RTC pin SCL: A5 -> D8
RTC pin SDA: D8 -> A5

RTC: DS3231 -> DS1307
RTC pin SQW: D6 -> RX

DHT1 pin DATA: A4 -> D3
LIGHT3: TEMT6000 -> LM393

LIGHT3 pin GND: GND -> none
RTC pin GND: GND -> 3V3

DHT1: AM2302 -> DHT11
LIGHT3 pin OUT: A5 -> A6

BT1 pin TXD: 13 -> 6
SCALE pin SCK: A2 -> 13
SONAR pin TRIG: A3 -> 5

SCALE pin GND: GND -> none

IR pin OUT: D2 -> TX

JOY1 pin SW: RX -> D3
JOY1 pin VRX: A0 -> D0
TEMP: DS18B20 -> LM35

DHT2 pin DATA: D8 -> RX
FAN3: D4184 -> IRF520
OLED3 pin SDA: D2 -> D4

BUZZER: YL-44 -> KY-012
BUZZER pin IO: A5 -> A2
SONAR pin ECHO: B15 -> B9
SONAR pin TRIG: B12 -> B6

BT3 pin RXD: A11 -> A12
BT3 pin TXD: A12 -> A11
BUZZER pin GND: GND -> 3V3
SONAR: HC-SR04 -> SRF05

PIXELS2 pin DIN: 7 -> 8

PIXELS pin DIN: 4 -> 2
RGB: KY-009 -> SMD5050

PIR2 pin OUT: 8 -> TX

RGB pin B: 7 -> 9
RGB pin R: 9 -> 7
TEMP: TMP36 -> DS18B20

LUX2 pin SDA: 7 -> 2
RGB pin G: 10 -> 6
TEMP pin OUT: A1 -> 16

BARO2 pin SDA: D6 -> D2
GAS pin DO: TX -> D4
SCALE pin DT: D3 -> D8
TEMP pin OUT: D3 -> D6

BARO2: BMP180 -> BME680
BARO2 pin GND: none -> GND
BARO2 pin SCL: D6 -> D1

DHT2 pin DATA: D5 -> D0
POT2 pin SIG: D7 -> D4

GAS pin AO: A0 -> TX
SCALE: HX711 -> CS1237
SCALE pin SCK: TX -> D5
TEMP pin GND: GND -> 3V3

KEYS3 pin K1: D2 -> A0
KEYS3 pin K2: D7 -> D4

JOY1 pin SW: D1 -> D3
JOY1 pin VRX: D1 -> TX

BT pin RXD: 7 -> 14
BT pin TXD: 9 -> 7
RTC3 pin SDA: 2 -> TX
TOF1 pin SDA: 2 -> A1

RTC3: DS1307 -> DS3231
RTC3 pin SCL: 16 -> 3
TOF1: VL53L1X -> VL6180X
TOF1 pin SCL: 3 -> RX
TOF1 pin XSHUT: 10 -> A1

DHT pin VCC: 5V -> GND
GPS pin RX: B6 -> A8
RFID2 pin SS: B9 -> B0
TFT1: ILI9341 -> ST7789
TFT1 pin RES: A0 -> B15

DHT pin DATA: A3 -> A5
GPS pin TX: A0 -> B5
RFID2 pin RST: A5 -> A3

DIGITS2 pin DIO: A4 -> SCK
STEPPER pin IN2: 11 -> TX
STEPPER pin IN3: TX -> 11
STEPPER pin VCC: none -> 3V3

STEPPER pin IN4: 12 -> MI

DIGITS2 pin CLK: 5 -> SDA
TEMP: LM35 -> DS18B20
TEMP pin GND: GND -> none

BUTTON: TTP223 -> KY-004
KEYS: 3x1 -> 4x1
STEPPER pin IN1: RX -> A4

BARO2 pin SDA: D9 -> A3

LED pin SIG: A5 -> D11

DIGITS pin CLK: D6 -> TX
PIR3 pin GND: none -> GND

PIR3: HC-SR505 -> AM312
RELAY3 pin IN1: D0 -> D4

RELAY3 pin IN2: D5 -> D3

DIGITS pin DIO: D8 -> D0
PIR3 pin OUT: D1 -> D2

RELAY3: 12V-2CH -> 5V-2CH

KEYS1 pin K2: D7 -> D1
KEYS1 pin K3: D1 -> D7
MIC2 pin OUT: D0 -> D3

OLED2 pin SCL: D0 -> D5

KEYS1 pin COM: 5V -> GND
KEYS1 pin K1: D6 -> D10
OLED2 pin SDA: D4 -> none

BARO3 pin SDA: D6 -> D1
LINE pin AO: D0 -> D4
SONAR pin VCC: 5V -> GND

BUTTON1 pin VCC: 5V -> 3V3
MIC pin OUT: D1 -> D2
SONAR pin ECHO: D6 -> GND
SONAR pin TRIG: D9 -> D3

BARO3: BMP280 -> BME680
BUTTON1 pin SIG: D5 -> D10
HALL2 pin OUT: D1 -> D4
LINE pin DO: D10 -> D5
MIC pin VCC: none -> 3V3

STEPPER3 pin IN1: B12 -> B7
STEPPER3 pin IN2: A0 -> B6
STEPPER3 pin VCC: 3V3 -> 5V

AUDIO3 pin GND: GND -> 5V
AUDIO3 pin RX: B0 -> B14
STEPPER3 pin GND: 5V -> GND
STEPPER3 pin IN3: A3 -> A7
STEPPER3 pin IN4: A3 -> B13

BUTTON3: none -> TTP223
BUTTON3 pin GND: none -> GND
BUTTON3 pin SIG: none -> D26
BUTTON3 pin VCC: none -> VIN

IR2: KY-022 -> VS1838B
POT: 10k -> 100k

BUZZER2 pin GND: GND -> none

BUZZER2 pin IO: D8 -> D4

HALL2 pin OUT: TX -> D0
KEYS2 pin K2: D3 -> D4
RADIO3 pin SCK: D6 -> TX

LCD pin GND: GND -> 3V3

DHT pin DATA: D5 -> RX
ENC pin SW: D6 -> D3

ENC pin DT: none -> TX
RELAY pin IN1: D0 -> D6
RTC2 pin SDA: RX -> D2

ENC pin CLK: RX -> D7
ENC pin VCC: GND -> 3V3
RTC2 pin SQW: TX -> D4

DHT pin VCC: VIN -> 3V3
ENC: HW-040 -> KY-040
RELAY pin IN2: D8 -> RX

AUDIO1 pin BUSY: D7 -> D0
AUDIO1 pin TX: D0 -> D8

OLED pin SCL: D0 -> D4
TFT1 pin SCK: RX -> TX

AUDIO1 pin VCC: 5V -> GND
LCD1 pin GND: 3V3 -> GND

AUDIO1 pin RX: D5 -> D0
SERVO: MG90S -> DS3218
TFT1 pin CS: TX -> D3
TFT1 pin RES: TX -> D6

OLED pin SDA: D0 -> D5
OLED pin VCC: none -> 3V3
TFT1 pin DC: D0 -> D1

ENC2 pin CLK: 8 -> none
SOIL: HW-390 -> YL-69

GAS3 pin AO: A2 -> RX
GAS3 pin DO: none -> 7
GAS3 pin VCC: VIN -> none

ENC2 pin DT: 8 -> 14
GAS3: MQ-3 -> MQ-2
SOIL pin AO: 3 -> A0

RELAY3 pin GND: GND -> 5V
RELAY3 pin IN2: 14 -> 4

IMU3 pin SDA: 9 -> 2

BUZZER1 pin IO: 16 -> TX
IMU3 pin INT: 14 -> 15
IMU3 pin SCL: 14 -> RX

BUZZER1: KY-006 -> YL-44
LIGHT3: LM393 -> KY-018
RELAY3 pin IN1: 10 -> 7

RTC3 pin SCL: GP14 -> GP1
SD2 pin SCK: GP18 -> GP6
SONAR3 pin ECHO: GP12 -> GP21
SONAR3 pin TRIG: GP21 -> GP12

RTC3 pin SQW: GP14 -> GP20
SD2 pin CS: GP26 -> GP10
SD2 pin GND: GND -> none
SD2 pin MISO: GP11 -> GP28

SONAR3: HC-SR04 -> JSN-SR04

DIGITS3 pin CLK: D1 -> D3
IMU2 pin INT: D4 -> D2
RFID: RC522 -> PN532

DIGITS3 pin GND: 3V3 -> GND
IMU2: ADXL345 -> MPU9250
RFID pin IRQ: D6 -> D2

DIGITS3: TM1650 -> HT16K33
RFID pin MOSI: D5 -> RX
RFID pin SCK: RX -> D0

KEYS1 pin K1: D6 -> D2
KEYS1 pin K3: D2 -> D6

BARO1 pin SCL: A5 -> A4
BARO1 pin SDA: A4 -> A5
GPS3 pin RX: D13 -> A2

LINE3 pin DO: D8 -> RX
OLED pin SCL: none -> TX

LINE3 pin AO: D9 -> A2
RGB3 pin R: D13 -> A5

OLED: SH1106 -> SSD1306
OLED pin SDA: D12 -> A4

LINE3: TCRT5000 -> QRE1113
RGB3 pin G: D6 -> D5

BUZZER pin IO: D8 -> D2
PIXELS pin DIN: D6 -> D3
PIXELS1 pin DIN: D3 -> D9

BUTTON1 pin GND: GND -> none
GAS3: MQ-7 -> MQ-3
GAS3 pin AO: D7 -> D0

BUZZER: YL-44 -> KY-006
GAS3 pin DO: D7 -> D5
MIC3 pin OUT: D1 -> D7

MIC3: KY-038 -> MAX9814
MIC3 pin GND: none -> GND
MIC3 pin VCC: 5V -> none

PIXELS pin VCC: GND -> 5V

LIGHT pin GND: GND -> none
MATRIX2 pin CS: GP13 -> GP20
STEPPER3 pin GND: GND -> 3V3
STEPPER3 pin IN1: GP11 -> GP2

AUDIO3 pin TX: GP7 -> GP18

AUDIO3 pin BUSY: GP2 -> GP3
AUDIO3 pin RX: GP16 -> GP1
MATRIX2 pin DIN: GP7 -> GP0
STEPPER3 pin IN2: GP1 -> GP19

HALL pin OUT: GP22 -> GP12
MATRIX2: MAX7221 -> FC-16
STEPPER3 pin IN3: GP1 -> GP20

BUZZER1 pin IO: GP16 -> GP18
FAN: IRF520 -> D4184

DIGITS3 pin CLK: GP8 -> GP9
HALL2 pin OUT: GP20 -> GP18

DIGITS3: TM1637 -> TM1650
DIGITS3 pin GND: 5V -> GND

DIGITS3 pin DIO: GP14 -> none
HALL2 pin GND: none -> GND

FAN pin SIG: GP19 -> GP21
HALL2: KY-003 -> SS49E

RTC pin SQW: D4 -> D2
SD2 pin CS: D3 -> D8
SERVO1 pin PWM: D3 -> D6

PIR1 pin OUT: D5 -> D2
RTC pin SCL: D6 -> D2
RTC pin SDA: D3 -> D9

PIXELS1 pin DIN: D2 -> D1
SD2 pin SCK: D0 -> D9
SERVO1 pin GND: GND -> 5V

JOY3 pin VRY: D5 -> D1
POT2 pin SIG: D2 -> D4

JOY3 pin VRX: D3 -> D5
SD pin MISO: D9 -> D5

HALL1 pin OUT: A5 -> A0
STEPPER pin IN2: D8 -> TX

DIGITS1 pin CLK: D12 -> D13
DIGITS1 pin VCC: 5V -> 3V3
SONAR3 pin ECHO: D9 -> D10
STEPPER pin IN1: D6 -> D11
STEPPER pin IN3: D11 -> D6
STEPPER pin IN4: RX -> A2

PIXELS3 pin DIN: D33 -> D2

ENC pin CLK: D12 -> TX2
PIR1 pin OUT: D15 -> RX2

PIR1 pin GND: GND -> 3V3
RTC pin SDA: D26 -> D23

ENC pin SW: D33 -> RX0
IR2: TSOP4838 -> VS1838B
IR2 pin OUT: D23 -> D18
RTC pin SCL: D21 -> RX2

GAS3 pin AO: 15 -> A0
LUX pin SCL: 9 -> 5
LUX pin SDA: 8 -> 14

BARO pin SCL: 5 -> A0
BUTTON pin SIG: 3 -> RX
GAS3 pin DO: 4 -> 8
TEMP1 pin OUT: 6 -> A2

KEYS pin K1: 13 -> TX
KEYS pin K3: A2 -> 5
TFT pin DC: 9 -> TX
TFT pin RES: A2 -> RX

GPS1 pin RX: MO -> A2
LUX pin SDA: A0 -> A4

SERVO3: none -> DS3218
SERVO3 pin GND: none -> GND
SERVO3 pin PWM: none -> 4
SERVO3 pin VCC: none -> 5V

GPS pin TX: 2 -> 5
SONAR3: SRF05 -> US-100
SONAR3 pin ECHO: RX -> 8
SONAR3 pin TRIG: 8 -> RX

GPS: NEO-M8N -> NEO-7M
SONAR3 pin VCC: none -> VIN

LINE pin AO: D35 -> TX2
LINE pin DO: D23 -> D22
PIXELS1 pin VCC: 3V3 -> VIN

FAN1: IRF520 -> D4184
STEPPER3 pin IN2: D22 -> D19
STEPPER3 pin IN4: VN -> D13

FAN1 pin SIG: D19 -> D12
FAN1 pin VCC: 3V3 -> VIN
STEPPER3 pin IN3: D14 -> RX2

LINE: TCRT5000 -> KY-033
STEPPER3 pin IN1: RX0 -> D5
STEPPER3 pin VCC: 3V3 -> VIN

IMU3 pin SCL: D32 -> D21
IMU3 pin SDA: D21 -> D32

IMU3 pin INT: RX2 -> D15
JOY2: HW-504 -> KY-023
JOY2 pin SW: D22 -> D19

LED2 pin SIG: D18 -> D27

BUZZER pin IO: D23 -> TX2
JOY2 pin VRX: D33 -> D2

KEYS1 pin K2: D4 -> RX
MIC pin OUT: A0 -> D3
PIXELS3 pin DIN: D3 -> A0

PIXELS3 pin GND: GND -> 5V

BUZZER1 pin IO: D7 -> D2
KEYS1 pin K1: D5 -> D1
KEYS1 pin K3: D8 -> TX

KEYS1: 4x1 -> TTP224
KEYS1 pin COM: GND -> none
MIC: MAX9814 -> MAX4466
----
*What to do*. Filter the listing above for the string "MISO" and copy every matching line.

*Your response*.
SD2 pin MISO: GP11 -> GP28
SD pin MISO: D9 -> D5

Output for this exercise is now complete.